THE PROBLEM:
The expected answer is the set of lines in the data below between the line holding "brown circle: moved 1 px left, 4 px up" and the line holding "white pentagon: moved 7 px right, 3 px up", inclusive, written out exactly.

__________

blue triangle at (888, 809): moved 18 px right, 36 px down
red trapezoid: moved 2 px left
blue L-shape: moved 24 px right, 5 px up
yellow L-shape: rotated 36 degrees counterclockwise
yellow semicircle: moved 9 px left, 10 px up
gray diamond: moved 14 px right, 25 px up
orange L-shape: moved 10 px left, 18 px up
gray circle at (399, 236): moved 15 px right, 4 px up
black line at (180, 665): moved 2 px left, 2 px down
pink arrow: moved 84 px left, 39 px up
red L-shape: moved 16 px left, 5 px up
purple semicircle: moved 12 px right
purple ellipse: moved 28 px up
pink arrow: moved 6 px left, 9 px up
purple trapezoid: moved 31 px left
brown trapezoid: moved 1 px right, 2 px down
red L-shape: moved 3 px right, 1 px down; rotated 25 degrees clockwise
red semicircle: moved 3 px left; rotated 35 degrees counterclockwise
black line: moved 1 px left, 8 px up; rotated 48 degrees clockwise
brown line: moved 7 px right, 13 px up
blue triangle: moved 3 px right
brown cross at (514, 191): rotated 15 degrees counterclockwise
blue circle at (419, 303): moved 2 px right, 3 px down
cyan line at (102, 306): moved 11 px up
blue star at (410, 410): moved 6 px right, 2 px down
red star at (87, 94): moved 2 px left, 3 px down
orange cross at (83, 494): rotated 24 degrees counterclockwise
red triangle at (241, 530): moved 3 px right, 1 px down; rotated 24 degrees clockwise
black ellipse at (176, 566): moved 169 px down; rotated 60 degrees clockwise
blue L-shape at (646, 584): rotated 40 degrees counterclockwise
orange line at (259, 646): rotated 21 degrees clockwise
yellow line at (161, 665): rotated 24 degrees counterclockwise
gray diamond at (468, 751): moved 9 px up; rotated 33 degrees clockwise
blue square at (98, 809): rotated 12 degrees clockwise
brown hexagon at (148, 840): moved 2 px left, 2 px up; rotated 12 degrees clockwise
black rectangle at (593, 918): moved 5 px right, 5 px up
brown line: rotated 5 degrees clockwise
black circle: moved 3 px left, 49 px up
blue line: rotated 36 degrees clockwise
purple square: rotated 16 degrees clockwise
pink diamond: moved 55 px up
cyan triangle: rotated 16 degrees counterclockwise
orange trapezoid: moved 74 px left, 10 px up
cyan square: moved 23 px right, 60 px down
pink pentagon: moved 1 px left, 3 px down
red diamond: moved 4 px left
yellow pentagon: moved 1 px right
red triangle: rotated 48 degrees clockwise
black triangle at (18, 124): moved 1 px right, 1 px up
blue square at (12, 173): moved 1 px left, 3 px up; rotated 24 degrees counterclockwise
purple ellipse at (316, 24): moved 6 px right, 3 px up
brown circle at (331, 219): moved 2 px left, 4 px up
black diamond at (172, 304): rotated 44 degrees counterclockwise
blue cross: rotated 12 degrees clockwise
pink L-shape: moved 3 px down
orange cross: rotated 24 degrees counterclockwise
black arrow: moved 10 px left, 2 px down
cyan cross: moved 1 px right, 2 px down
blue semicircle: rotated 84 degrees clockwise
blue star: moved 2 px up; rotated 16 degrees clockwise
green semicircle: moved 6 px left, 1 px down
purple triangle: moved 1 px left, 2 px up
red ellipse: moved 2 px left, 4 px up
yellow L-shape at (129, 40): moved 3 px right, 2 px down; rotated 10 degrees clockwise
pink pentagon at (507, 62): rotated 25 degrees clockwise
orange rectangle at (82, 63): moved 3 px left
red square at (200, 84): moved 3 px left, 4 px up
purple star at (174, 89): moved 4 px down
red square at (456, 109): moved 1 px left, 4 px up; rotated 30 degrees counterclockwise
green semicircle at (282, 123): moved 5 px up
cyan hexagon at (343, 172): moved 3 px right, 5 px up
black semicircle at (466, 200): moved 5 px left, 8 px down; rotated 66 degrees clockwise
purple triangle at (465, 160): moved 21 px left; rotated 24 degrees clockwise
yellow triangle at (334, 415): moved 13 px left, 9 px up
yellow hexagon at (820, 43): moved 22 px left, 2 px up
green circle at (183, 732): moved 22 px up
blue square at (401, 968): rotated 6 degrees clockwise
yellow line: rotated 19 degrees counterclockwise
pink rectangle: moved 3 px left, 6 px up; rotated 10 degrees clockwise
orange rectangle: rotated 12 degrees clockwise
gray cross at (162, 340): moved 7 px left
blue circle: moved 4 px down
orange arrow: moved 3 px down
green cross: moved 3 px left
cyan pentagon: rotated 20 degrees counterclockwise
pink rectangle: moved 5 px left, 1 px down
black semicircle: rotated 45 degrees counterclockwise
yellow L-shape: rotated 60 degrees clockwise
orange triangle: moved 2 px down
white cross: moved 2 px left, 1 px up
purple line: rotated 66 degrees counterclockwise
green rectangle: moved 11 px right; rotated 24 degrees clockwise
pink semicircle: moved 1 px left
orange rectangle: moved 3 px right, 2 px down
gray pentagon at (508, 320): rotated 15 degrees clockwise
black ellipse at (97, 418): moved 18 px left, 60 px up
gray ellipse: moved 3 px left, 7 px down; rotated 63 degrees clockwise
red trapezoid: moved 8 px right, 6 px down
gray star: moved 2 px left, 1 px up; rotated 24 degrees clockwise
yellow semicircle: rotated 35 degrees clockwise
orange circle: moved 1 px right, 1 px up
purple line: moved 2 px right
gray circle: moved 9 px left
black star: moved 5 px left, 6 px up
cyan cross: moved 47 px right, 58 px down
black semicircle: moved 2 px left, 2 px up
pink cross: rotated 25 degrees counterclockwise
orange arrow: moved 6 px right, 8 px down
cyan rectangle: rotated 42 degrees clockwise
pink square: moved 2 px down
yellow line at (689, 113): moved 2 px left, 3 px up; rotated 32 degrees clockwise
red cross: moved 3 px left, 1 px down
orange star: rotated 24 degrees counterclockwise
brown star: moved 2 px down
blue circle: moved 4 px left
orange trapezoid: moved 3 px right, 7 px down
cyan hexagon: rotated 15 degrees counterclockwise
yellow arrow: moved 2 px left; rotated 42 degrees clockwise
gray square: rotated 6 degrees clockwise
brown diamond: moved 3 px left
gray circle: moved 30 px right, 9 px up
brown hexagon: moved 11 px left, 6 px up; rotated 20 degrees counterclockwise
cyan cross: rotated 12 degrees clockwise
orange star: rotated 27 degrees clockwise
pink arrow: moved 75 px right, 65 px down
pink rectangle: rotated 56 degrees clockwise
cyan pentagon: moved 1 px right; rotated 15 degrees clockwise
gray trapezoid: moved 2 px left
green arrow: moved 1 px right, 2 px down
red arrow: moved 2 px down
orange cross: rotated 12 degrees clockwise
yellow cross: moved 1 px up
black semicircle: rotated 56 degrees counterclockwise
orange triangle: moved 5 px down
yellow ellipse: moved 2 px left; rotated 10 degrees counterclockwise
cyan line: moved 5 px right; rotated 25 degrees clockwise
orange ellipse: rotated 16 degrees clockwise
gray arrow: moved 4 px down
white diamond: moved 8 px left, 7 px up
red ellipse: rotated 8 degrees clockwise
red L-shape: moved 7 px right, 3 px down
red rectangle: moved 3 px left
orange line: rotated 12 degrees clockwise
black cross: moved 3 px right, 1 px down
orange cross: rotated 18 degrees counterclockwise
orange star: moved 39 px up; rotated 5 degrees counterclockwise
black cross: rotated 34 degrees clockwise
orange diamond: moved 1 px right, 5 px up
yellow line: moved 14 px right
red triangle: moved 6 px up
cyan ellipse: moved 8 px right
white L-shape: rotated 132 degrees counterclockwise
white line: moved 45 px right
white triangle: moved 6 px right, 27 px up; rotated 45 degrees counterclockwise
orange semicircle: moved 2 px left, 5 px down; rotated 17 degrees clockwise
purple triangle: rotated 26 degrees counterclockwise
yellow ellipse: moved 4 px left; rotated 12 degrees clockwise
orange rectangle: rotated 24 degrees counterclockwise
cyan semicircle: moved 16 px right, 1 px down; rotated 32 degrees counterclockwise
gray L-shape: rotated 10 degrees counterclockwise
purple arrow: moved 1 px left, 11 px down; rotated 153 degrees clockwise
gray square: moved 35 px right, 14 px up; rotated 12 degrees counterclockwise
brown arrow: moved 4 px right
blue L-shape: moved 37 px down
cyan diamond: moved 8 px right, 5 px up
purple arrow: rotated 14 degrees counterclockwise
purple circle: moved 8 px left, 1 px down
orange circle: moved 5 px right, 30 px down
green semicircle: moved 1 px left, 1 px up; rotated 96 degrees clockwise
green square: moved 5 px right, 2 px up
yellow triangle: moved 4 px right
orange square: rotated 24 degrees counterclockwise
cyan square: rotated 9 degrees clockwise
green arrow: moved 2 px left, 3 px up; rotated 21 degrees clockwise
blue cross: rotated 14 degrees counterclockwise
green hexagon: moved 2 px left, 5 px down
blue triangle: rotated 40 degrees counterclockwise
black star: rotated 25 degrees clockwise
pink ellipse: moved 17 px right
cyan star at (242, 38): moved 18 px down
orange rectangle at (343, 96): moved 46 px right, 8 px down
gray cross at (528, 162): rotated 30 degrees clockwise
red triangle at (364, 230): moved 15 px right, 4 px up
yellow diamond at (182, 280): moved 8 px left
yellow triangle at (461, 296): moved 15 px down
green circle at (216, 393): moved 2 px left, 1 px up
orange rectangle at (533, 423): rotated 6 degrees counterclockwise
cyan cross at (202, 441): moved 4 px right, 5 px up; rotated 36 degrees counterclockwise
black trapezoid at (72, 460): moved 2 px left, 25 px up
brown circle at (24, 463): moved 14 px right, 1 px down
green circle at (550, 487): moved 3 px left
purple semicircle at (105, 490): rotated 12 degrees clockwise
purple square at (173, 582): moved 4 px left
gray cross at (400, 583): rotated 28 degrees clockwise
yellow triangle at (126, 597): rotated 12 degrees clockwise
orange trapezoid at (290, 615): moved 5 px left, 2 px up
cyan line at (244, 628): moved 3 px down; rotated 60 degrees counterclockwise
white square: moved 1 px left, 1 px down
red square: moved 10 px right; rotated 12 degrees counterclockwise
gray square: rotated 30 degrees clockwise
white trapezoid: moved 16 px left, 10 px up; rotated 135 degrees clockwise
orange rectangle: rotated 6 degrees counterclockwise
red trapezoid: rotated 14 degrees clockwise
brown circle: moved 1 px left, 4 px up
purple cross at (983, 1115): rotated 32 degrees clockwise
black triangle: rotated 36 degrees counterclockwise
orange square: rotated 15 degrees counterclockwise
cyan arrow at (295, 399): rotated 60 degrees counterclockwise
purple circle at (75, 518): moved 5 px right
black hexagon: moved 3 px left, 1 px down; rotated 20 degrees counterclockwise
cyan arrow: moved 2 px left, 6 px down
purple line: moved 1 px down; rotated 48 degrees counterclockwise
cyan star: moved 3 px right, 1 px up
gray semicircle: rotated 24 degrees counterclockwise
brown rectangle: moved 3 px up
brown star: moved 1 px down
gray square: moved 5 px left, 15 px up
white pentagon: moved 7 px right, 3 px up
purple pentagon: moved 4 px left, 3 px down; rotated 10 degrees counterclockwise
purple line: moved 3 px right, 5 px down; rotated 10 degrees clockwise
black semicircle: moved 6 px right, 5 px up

__________

REPLY TO THE TASK:
brown circle: moved 1 px left, 4 px up
purple cross at (983, 1115): rotated 32 degrees clockwise
black triangle: rotated 36 degrees counterclockwise
orange square: rotated 15 degrees counterclockwise
cyan arrow at (295, 399): rotated 60 degrees counterclockwise
purple circle at (75, 518): moved 5 px right
black hexagon: moved 3 px left, 1 px down; rotated 20 degrees counterclockwise
cyan arrow: moved 2 px left, 6 px down
purple line: moved 1 px down; rotated 48 degrees counterclockwise
cyan star: moved 3 px right, 1 px up
gray semicircle: rotated 24 degrees counterclockwise
brown rectangle: moved 3 px up
brown star: moved 1 px down
gray square: moved 5 px left, 15 px up
white pentagon: moved 7 px right, 3 px up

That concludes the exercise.